■ **Exercise**
Below are records with pictures; copy word for word only the lines between the line with "lampka [czerwony] <226,163>" and the line with "muffinka [niebieski] <608,327>", inclusive, and drop the pictures.

Top of Records supplied

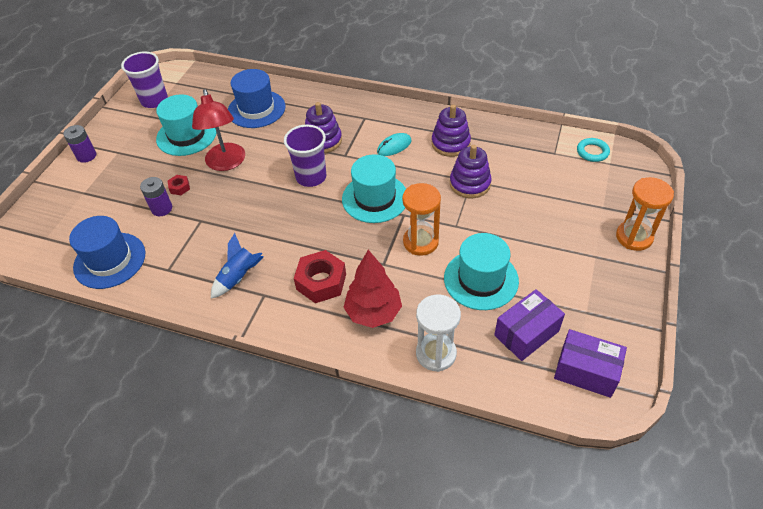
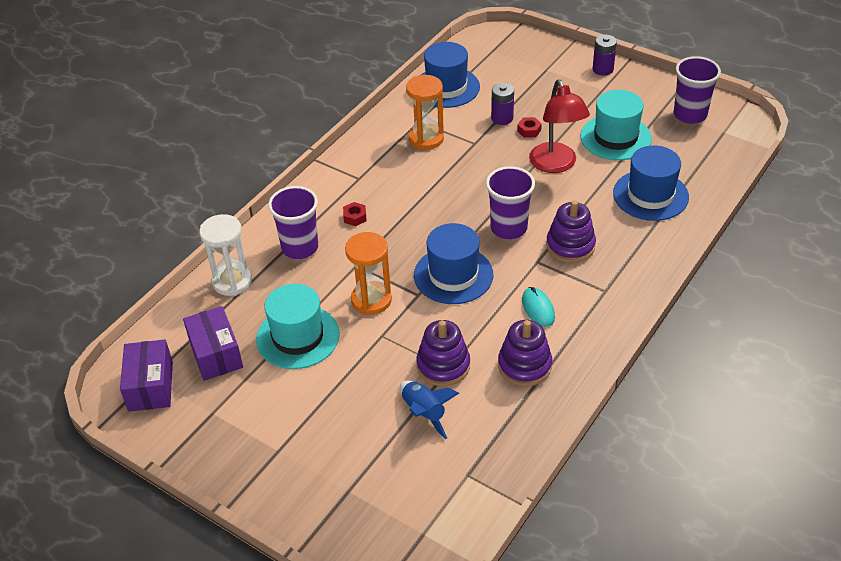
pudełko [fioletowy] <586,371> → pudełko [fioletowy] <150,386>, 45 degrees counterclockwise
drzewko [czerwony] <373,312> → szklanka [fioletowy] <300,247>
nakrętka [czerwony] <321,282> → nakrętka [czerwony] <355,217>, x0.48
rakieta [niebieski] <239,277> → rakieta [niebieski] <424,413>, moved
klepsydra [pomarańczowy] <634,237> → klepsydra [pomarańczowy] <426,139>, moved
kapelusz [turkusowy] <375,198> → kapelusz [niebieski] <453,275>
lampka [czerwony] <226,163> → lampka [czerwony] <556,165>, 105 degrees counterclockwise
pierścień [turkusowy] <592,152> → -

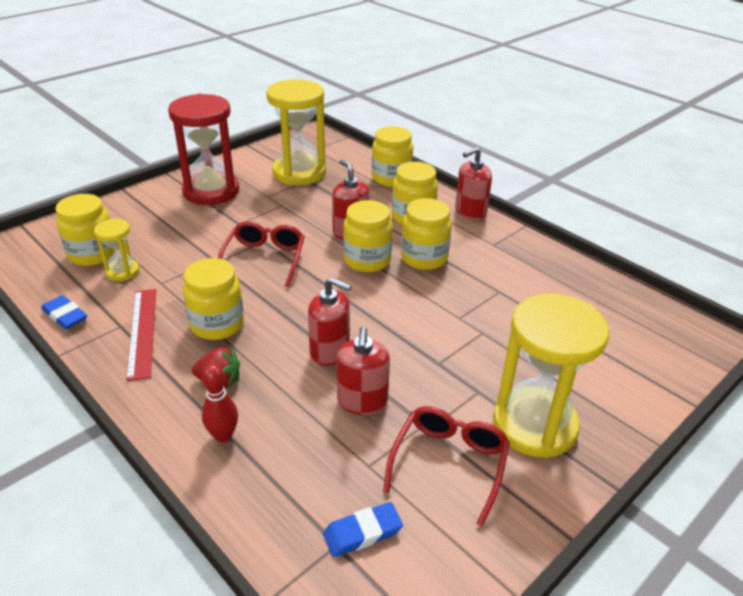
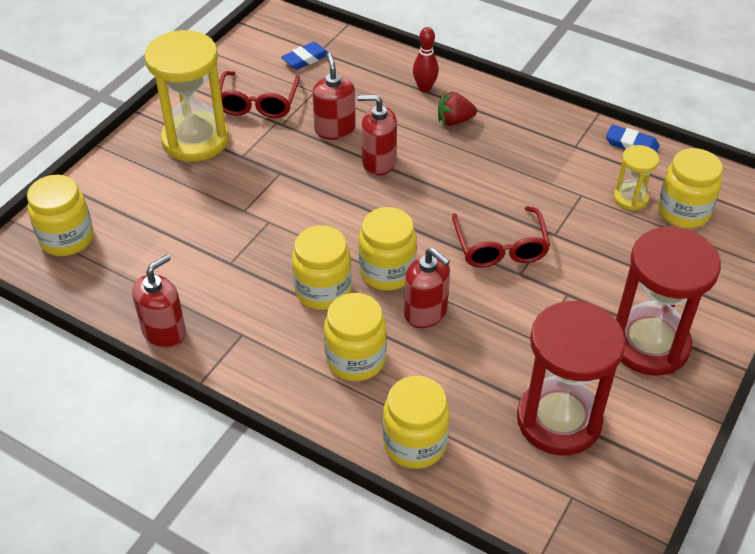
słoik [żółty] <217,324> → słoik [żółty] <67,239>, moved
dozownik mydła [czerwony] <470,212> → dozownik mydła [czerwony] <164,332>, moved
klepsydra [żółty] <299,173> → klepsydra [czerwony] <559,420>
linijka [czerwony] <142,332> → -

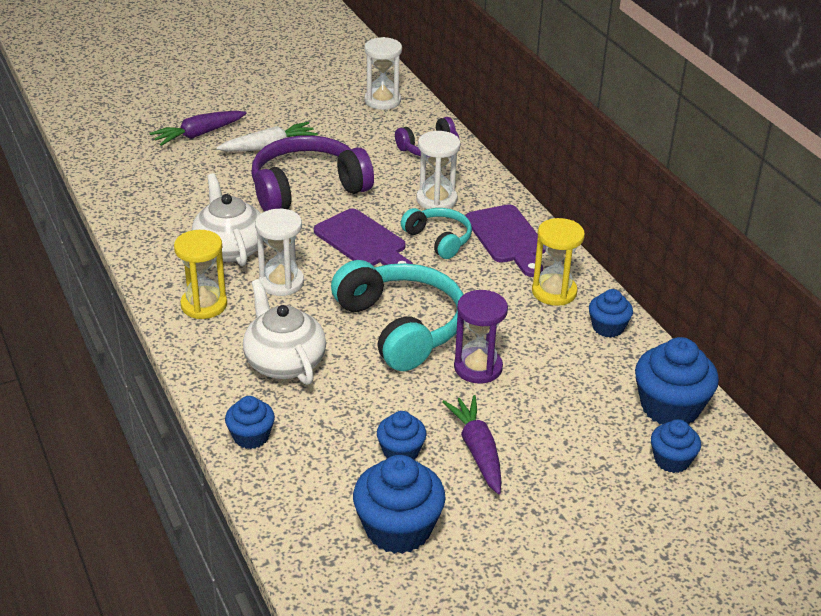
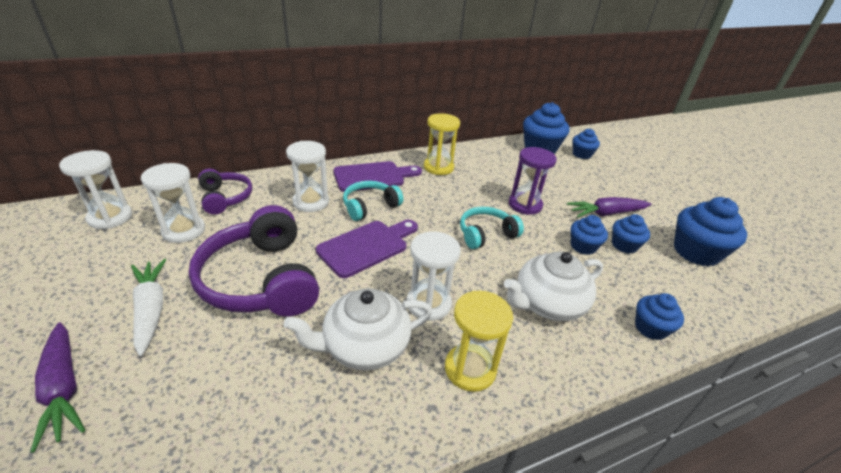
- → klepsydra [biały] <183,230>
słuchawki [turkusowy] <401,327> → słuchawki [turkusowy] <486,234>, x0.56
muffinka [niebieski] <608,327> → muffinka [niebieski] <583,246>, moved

Bottom of Records supplied
Top of Records supplied

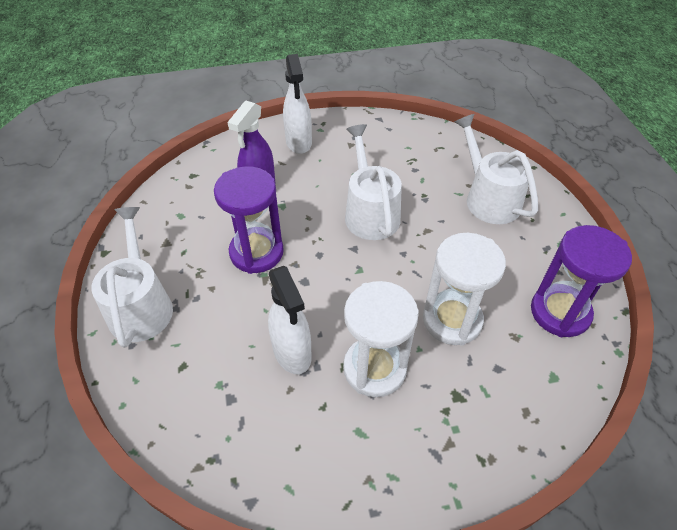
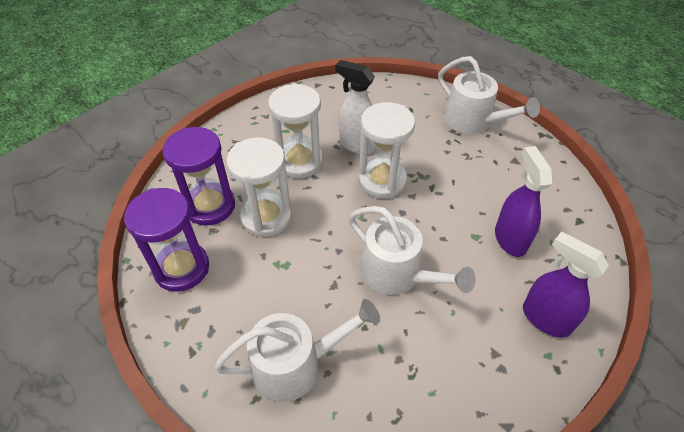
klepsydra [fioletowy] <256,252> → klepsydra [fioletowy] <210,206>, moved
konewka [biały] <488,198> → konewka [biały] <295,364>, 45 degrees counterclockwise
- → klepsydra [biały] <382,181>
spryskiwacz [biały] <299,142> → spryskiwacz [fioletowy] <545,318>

Bottom of Records supplied

■ **Response to this task**
lampka [czerwony] <226,163> → lampka [czerwony] <556,165>, 105 degrees counterclockwise
pierścień [turkusowy] <592,152> → -

słoik [żółty] <217,324> → słoik [żółty] <67,239>, moved
dozownik mydła [czerwony] <470,212> → dozownik mydła [czerwony] <164,332>, moved
klepsydra [żółty] <299,173> → klepsydra [czerwony] <559,420>
linijka [czerwony] <142,332> → -

- → klepsydra [biały] <183,230>
słuchawki [turkusowy] <401,327> → słuchawki [turkusowy] <486,234>, x0.56
muffinka [niebieski] <608,327> → muffinka [niebieski] <583,246>, moved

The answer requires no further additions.